[[ Data excerpts open ]]

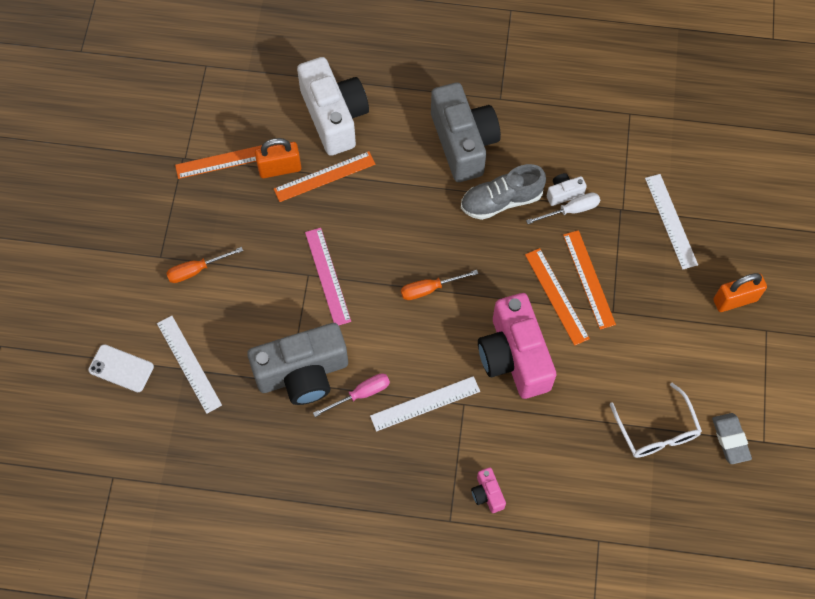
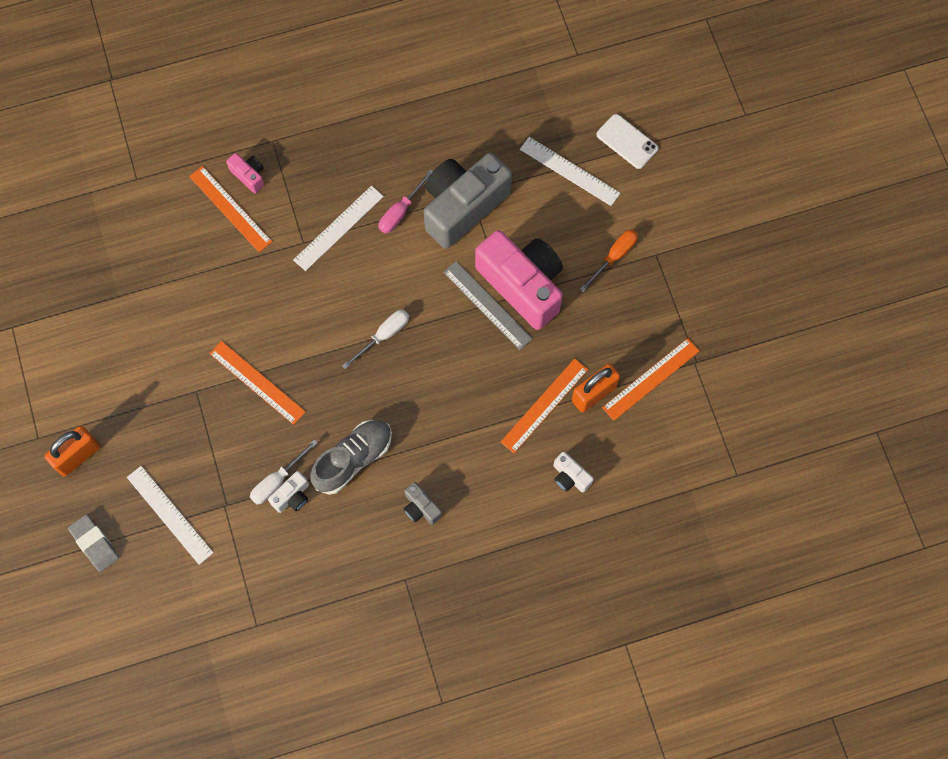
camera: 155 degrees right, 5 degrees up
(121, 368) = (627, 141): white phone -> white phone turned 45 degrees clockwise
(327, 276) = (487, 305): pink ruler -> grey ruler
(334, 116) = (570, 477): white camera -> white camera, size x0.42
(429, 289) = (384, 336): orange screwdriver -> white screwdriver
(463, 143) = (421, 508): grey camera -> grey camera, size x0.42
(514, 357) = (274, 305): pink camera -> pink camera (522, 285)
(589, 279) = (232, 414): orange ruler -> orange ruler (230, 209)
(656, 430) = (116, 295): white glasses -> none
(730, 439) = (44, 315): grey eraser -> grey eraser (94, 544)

[[ Data excerpts closed ]]

What you will do:
From the data above, copy each line that has the string "white".

Task output:
(121, 368) = (627, 141): white phone -> white phone turned 45 degrees clockwise
(334, 116) = (570, 477): white camera -> white camera, size x0.42
(429, 289) = (384, 336): orange screwdriver -> white screwdriver
(656, 430) = (116, 295): white glasses -> none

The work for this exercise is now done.